■ EXERCISE OBJECTIVE
Turn every record from the line containing "orange line at" down to the line containing "gray hexagon at (124, 508): moved 30 px up", both included, into a numbered list with no blank lines.

■ RECORD SET
________
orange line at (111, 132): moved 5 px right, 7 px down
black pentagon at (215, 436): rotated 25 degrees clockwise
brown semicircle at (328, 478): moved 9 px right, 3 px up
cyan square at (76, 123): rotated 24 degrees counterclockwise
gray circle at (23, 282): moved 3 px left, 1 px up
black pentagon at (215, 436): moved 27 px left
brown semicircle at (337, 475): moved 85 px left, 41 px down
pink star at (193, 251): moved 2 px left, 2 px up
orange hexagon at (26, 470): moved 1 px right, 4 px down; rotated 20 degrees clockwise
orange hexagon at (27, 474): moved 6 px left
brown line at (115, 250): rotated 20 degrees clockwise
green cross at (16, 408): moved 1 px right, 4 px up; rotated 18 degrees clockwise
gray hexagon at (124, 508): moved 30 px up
________
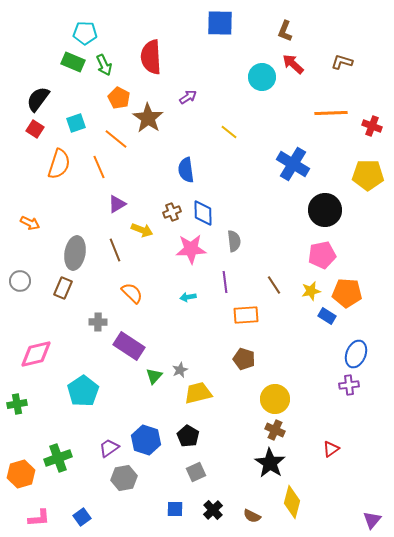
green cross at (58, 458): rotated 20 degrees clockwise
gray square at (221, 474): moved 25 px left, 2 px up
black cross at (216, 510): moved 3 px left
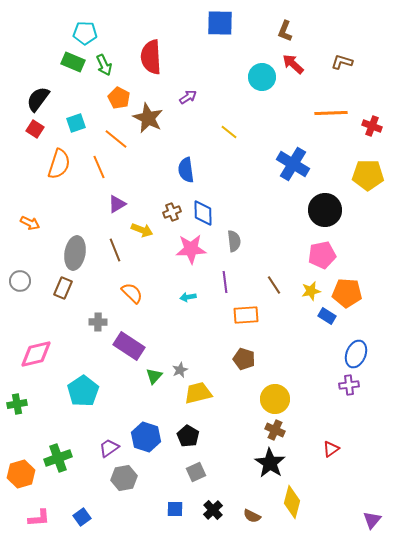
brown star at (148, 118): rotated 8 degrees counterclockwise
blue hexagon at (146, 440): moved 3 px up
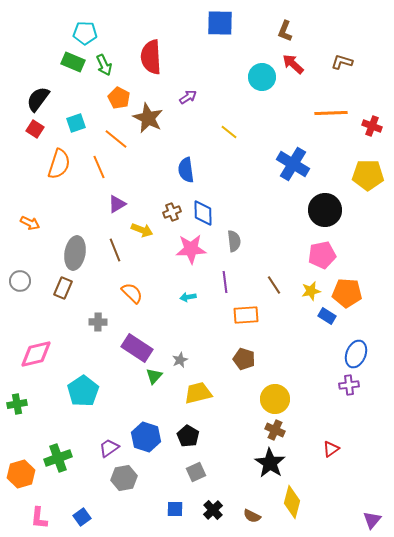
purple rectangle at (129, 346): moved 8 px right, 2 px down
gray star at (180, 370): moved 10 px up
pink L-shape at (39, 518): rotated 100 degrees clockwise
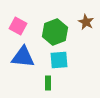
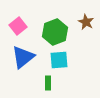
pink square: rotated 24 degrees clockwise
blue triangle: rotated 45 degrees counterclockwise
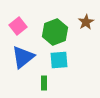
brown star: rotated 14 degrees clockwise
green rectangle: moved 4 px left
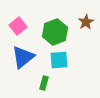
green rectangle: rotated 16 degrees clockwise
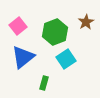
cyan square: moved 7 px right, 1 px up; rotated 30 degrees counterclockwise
________
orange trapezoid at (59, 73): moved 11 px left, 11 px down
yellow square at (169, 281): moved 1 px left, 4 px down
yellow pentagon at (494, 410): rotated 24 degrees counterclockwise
________
■ EXPECTED ANSWER
1. orange line at (111, 132): moved 5 px right, 7 px down
2. black pentagon at (215, 436): rotated 25 degrees clockwise
3. brown semicircle at (328, 478): moved 9 px right, 3 px up
4. cyan square at (76, 123): rotated 24 degrees counterclockwise
5. gray circle at (23, 282): moved 3 px left, 1 px up
6. black pentagon at (215, 436): moved 27 px left
7. brown semicircle at (337, 475): moved 85 px left, 41 px down
8. pink star at (193, 251): moved 2 px left, 2 px up
9. orange hexagon at (26, 470): moved 1 px right, 4 px down; rotated 20 degrees clockwise
10. orange hexagon at (27, 474): moved 6 px left
11. brown line at (115, 250): rotated 20 degrees clockwise
12. green cross at (16, 408): moved 1 px right, 4 px up; rotated 18 degrees clockwise
13. gray hexagon at (124, 508): moved 30 px up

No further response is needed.